→ **Exercise details**
Using the listing beneath this task, count the lines with the word "moved" and write only the result.

→ **Input material**

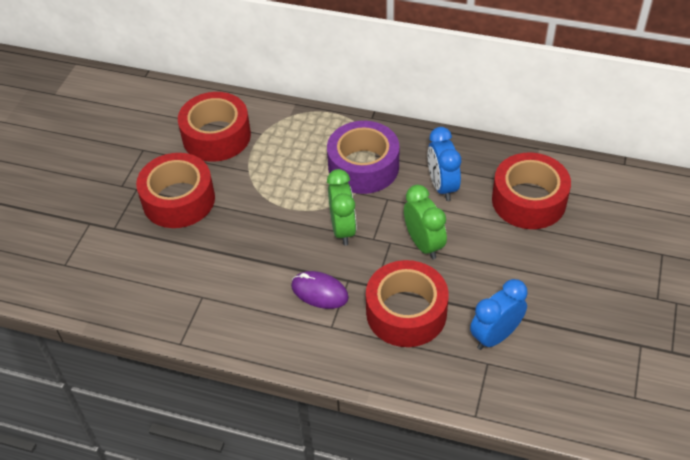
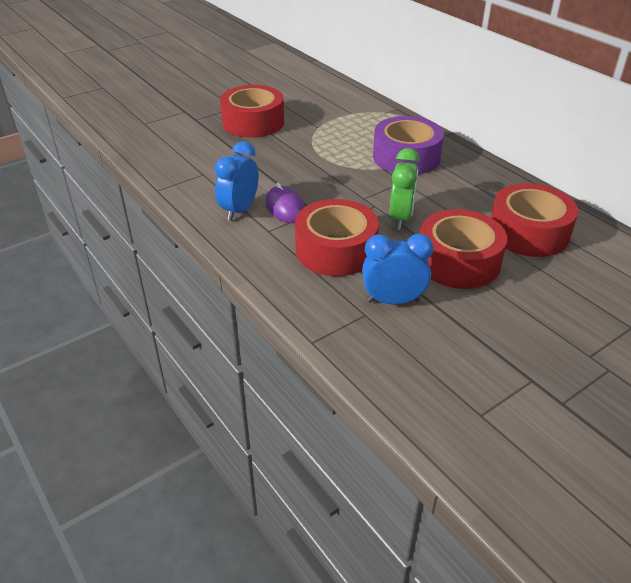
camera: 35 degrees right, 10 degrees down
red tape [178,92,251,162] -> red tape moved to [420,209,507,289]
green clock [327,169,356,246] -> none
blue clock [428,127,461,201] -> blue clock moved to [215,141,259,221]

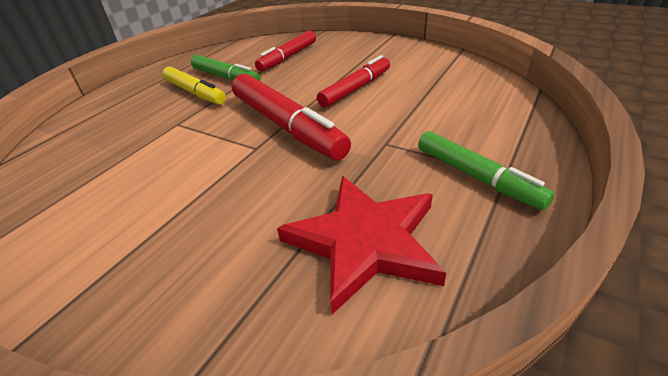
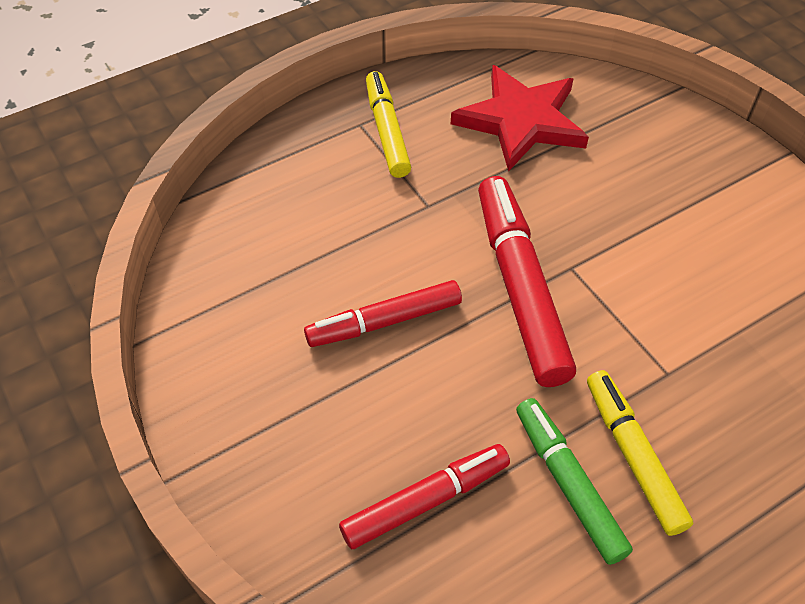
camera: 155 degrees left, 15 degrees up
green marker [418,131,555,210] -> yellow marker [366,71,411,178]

...

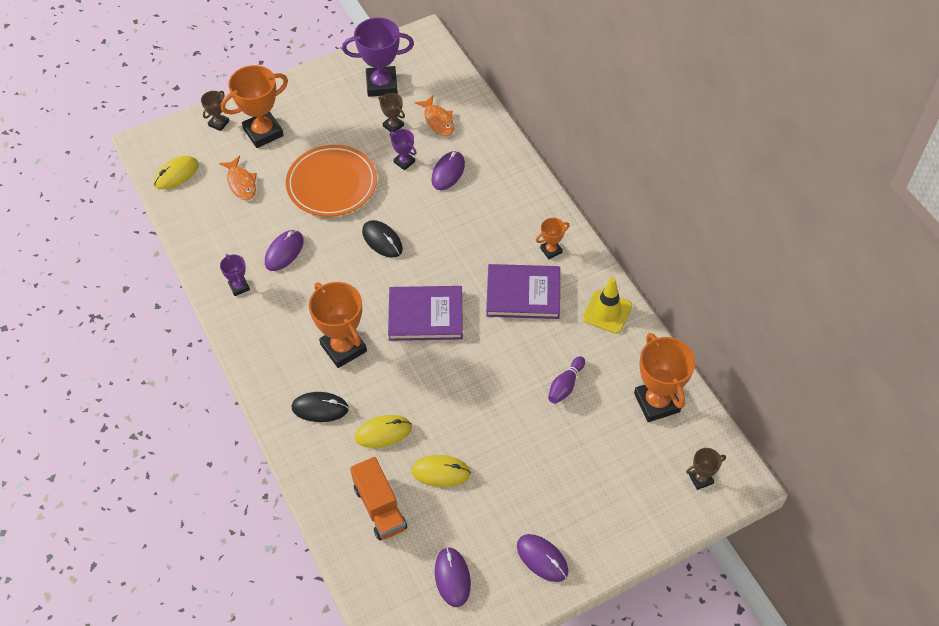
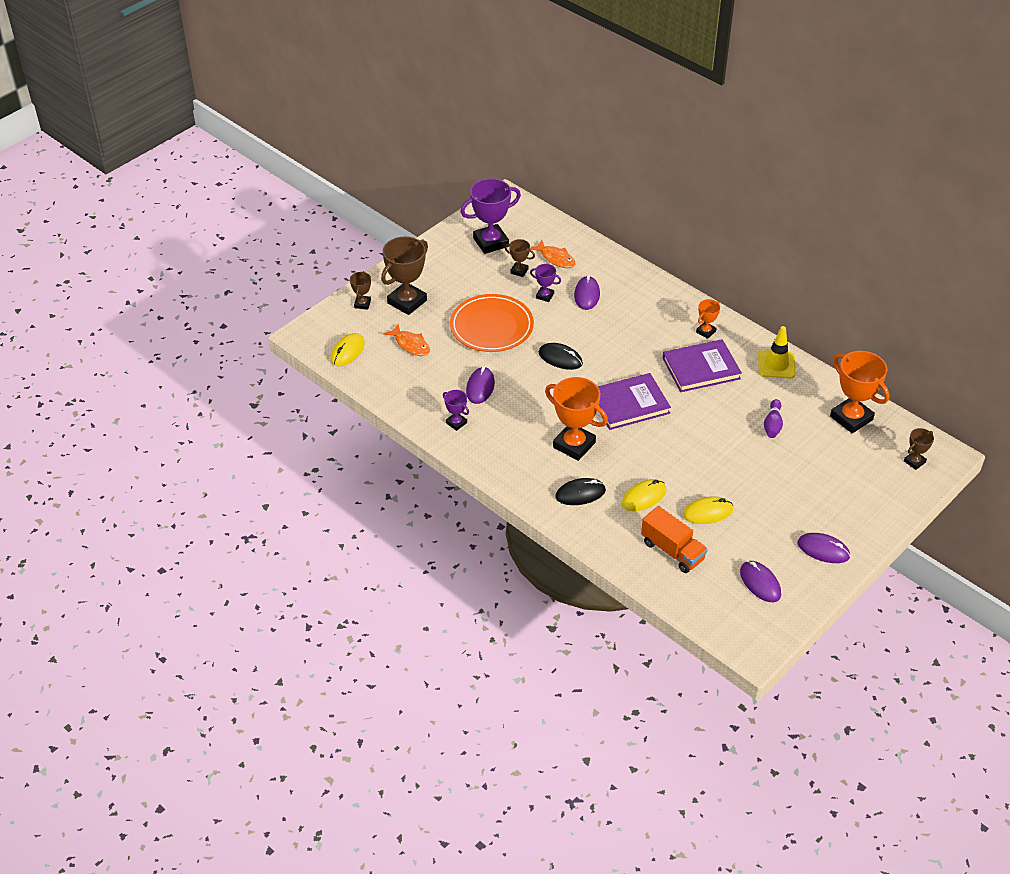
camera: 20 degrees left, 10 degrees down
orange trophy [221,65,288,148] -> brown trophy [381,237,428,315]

→ **Written solution**
2